● **How to complete this task**
A picture-free, exact copy of all the records below is the goal.
---------- Excerpted data
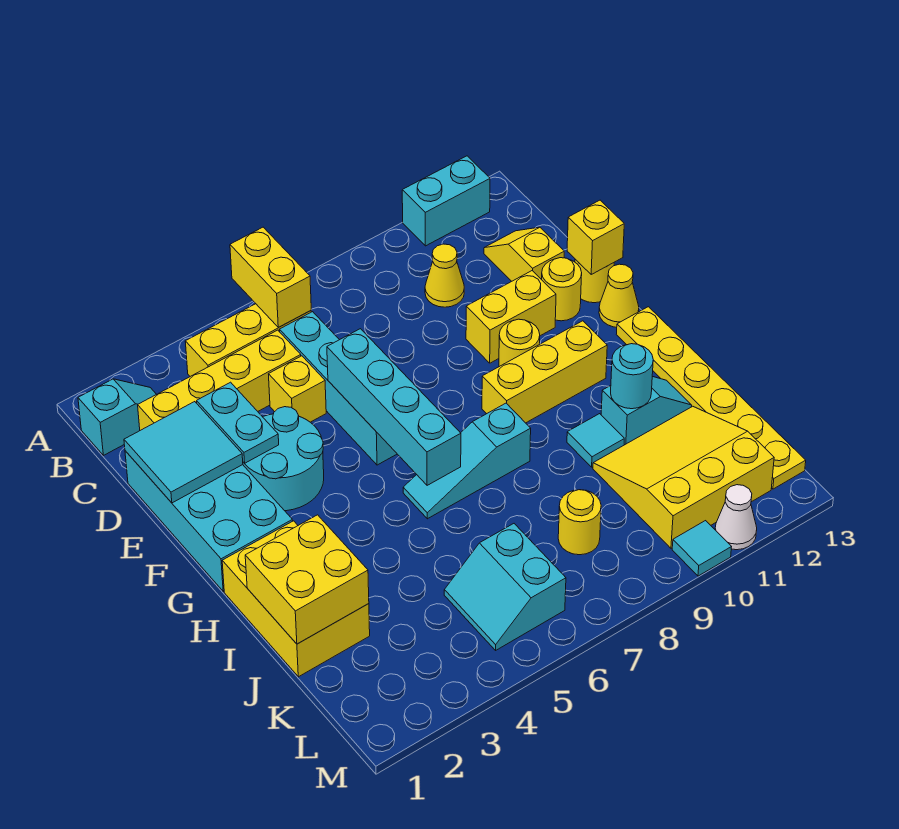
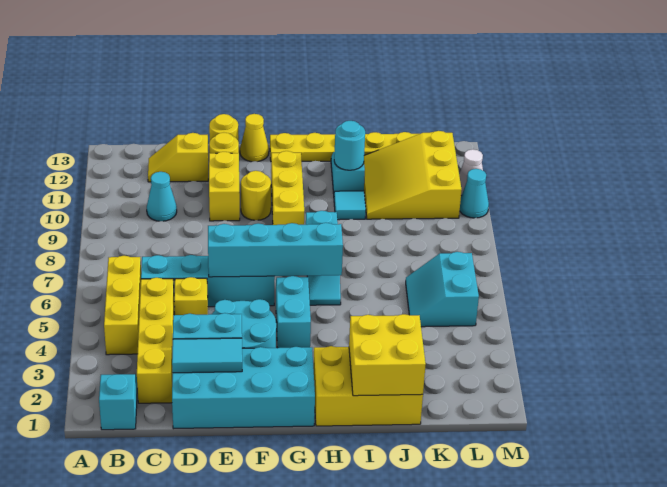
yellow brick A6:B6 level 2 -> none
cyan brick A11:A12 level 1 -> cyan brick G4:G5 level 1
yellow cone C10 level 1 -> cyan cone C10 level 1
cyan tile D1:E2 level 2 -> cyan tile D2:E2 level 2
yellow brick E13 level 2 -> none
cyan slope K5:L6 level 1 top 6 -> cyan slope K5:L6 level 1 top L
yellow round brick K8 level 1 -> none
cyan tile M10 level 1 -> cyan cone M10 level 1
--------------------
● **Reply**
yellow brick A6:B6 level 2 -> none
cyan brick A11:A12 level 1 -> cyan brick G4:G5 level 1
yellow cone C10 level 1 -> cyan cone C10 level 1
cyan tile D1:E2 level 2 -> cyan tile D2:E2 level 2
yellow brick E13 level 2 -> none
cyan slope K5:L6 level 1 top 6 -> cyan slope K5:L6 level 1 top L
yellow round brick K8 level 1 -> none
cyan tile M10 level 1 -> cyan cone M10 level 1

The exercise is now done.